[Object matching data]

——————

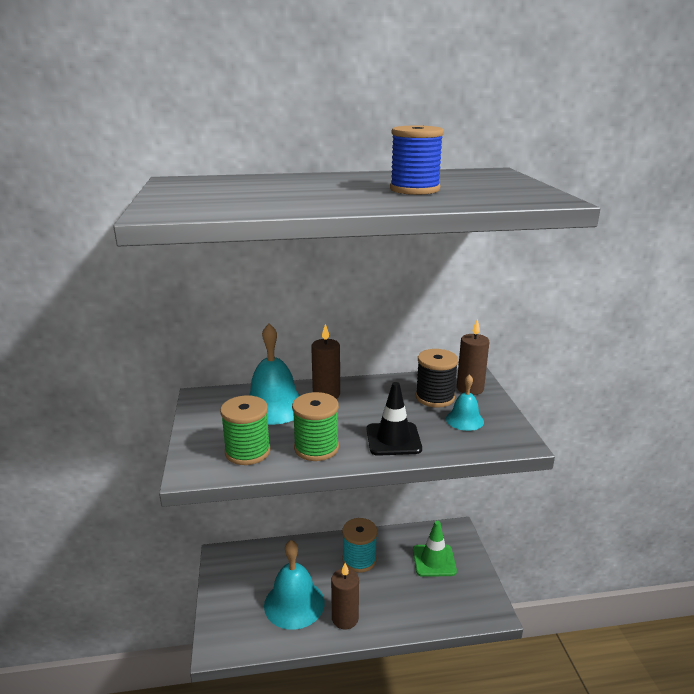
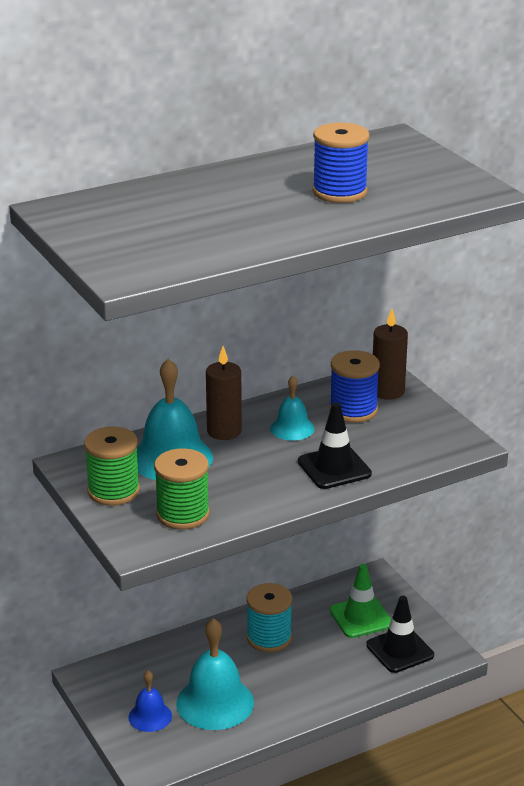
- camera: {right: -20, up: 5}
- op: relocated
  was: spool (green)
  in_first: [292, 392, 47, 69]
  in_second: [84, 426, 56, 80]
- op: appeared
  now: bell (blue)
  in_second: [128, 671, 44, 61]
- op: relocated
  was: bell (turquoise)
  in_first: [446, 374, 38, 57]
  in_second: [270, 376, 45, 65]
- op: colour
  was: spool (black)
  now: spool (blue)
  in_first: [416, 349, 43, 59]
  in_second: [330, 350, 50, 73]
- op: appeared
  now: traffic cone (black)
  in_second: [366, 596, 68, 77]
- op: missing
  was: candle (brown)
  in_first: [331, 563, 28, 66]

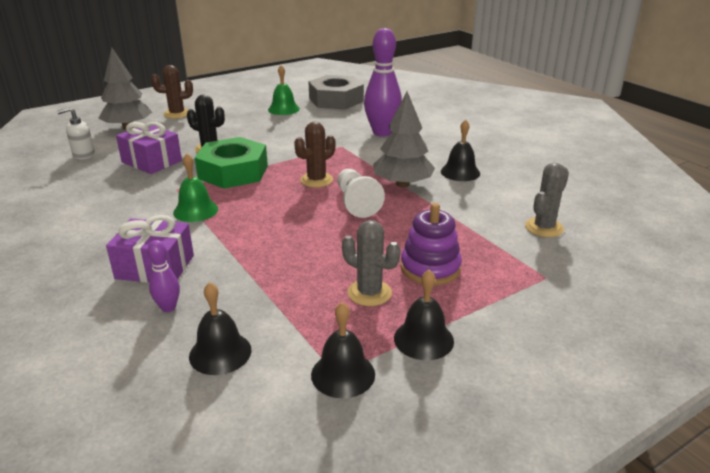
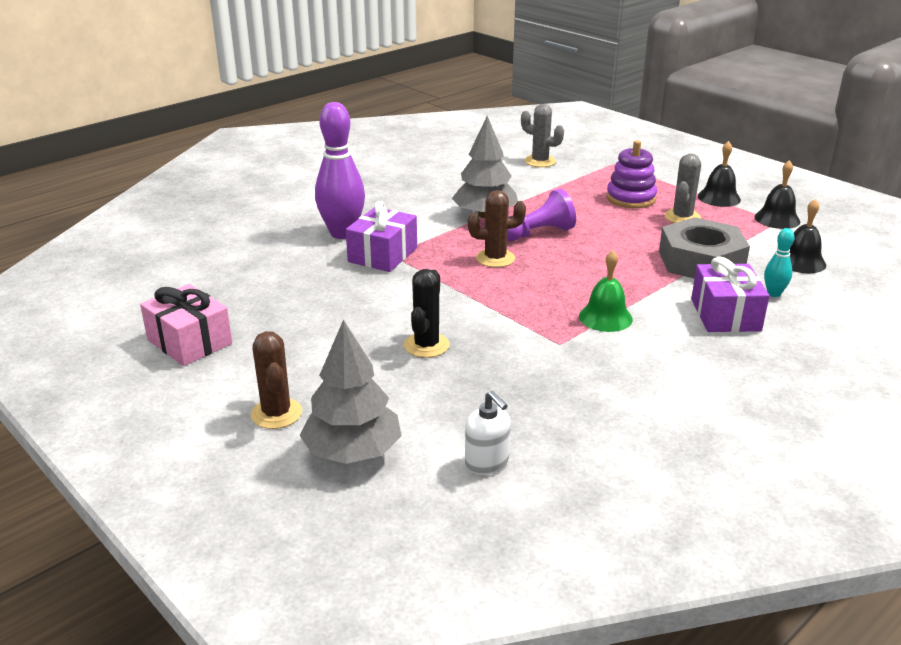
- camera: {right: -100, up: 0}
- op: appeared
  now: gift (pink)
  in_second: [140, 284, 92, 82]
- op: relocated
  was: gift (purple)
  in_first: [116, 122, 66, 52]
  in_second: [346, 201, 71, 71]
- op: spun
  was: cactus (brown)
  in_first: [294, 121, 41, 67]
  in_second: [468, 190, 58, 77]
  clockwise: -45
- op: colour
  was: pawn (white)
  now: pawn (purple)
  in_first: [338, 169, 47, 49]
  in_second: [507, 189, 69, 52]
- op: relocated
  was: nut (grey)
  in_first: [308, 75, 56, 34]
  in_second: [659, 217, 91, 61]
- op: colour
  was: bowling pin (purple)
  now: bowling pin (turquoise)
  in_first: [148, 240, 32, 72]
  in_second: [764, 228, 31, 69]
- op: missing
  was: nut (green)
  in_first: [195, 137, 73, 52]
- op: missing
  was: bell (green)
  in_first: [268, 65, 32, 50]
- op: missing
  was: bell (black)
  in_first: [441, 119, 39, 62]

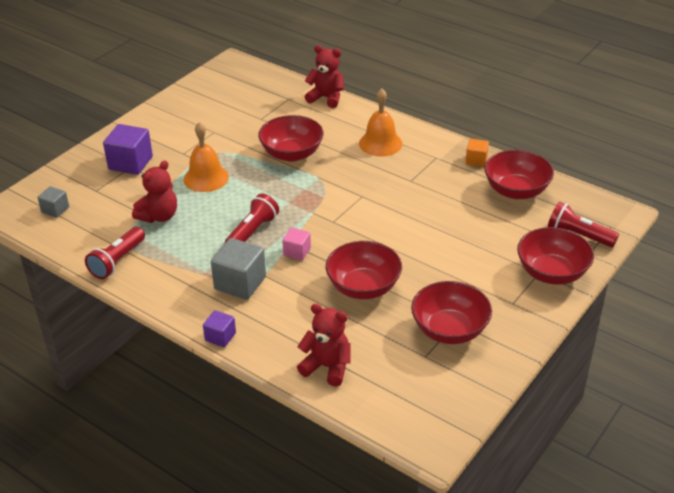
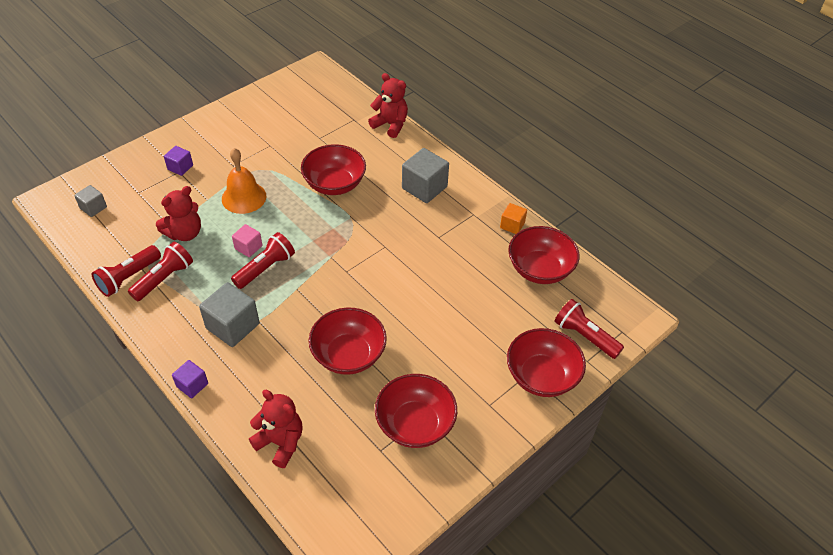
- camera: {right: 10, up: 10}
- op: appeared
  now: flashlight (red)
  in_second: [128, 242, 65, 59]
- op: size
  was: cube (purple)
  in_first: [103, 124, 50, 51]
  in_second: [164, 146, 29, 30]
  ratio: 0.56
- op: relocated
  was: cube (pink)
  in_first: [282, 227, 29, 33]
  in_second: [232, 224, 30, 33]
- op: exchanged
  was: bell (orange)
  now: cube (grey)
  in_first: [359, 88, 44, 69]
  in_second: [402, 148, 47, 55]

——————

YOUR ASSIGNMENT
The first line of the entries, the line containing "was: spool (black)", and every line between them are to be output exactly; pictures are not.

RESULT OF THIS EXERCISE
- camera: {right: -20, up: 5}
- op: relocated
  was: spool (green)
  in_first: [292, 392, 47, 69]
  in_second: [84, 426, 56, 80]
- op: appeared
  now: bell (blue)
  in_second: [128, 671, 44, 61]
- op: relocated
  was: bell (turquoise)
  in_first: [446, 374, 38, 57]
  in_second: [270, 376, 45, 65]
- op: colour
  was: spool (black)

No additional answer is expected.